▸ TASK TO CARRY OUT
Your job is to set down the stretch of entries that opens with the line containing "(480, 259) = (504, 200): green" and closes with the line containing "(414, 88) = (421, 97): none -> blue domino". Keep both end lines, copy each exactly, and add nothing.
==========
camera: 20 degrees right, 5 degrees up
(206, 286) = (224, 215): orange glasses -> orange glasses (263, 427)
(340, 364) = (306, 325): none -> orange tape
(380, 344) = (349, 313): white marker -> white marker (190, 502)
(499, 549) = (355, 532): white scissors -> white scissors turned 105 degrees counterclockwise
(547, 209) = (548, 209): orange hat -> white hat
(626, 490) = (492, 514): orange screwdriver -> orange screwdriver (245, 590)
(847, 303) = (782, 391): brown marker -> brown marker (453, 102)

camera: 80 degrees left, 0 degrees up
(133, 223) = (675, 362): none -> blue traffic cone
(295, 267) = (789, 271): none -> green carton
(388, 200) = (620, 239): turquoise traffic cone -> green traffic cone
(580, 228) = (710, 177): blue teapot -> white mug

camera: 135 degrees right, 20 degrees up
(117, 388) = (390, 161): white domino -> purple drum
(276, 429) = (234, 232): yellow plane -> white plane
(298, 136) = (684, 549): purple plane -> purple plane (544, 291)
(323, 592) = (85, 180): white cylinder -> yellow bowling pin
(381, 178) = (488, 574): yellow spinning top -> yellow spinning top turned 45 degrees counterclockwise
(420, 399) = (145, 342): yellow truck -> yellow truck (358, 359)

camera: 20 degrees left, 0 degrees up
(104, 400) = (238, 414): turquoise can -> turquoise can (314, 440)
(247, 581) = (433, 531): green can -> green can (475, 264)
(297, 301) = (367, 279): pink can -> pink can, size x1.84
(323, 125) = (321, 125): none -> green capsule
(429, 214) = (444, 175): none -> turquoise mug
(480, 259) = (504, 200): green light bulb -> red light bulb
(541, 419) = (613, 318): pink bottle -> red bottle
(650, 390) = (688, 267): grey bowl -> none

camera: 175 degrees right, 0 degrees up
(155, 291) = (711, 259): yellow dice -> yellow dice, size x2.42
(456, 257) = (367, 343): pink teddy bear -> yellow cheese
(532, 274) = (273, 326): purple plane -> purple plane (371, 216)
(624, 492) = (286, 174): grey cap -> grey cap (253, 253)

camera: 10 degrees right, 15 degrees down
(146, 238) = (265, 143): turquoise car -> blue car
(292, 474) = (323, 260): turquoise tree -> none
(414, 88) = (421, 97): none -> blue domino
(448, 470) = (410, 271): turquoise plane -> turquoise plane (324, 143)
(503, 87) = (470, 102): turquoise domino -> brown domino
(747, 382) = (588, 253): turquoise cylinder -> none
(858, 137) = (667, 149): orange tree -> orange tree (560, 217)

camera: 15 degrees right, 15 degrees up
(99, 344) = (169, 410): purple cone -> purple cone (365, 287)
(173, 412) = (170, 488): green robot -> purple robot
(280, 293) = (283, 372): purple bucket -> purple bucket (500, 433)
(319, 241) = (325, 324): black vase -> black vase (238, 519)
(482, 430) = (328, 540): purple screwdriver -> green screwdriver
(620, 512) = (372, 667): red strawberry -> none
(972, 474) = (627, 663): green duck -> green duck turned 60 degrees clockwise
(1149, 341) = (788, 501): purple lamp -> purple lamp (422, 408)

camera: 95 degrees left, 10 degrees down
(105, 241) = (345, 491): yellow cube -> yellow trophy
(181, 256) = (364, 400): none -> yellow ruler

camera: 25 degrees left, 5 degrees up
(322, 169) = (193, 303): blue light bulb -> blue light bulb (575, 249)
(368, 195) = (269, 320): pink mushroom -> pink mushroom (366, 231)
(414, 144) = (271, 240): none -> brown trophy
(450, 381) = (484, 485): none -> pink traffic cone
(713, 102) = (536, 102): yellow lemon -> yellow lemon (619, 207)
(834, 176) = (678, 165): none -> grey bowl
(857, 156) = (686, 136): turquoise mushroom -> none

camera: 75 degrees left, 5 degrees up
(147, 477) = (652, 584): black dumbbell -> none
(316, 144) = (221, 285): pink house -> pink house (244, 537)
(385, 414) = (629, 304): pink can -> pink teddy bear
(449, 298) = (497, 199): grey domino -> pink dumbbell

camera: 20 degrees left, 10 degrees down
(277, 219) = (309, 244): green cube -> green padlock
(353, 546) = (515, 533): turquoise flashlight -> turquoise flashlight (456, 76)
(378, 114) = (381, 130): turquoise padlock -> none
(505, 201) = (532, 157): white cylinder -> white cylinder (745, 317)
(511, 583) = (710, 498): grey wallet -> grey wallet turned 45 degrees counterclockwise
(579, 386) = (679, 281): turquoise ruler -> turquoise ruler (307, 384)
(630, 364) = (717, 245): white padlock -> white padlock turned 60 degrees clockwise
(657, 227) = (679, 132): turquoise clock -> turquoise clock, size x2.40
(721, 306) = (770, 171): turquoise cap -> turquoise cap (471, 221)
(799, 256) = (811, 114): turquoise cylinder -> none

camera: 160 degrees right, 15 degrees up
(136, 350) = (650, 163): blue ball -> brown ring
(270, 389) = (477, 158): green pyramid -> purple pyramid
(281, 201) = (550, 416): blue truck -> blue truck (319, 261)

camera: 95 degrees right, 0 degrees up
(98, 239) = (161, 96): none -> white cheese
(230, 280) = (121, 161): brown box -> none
==========
▸ OUTPUT FOR THIS TASK
(480, 259) = (504, 200): green light bulb -> red light bulb
(541, 419) = (613, 318): pink bottle -> red bottle
(650, 390) = (688, 267): grey bowl -> none

camera: 175 degrees right, 0 degrees up
(155, 291) = (711, 259): yellow dice -> yellow dice, size x2.42
(456, 257) = (367, 343): pink teddy bear -> yellow cheese
(532, 274) = (273, 326): purple plane -> purple plane (371, 216)
(624, 492) = (286, 174): grey cap -> grey cap (253, 253)

camera: 10 degrees right, 15 degrees down
(146, 238) = (265, 143): turquoise car -> blue car
(292, 474) = (323, 260): turquoise tree -> none
(414, 88) = (421, 97): none -> blue domino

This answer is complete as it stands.